# [Brief]
Every entry below is to be copied exactly, apart from any picture it holds.

# [Data extracts]
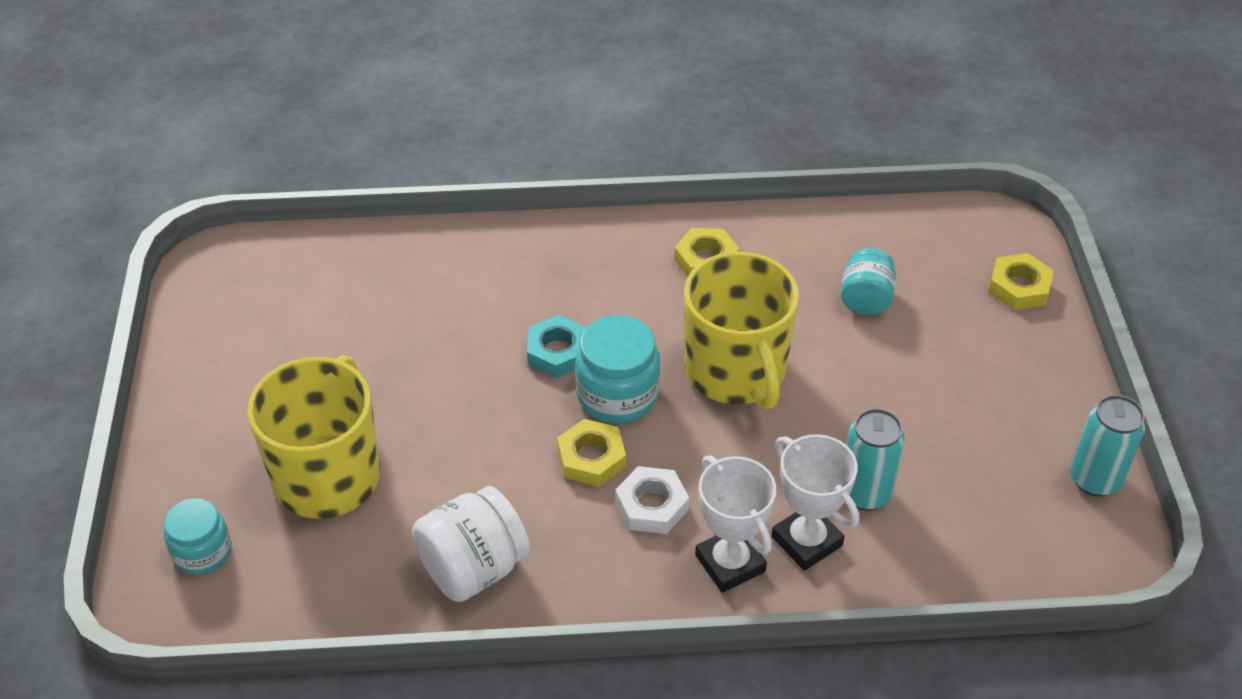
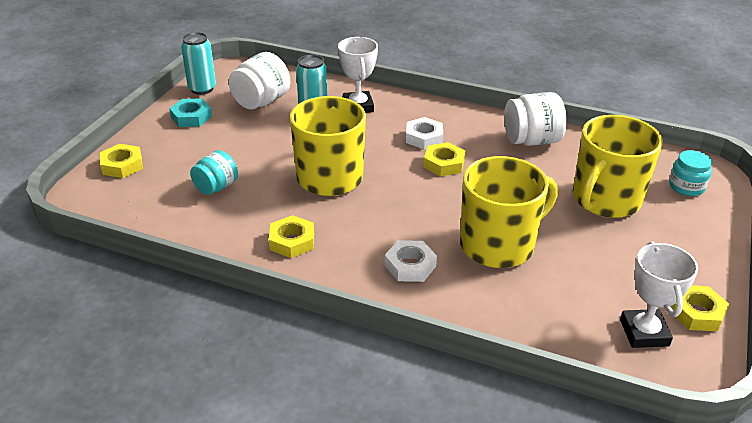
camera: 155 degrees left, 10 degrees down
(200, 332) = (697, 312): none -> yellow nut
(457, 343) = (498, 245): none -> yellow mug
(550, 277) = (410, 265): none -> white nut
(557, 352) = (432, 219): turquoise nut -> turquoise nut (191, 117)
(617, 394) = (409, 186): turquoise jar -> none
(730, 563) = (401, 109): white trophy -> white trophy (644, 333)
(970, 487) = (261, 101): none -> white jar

# [Answer area]
camera: 155 degrees left, 10 degrees down
(200, 332) = (697, 312): none -> yellow nut
(457, 343) = (498, 245): none -> yellow mug
(550, 277) = (410, 265): none -> white nut
(557, 352) = (432, 219): turquoise nut -> turquoise nut (191, 117)
(617, 394) = (409, 186): turquoise jar -> none
(730, 563) = (401, 109): white trophy -> white trophy (644, 333)
(970, 487) = (261, 101): none -> white jar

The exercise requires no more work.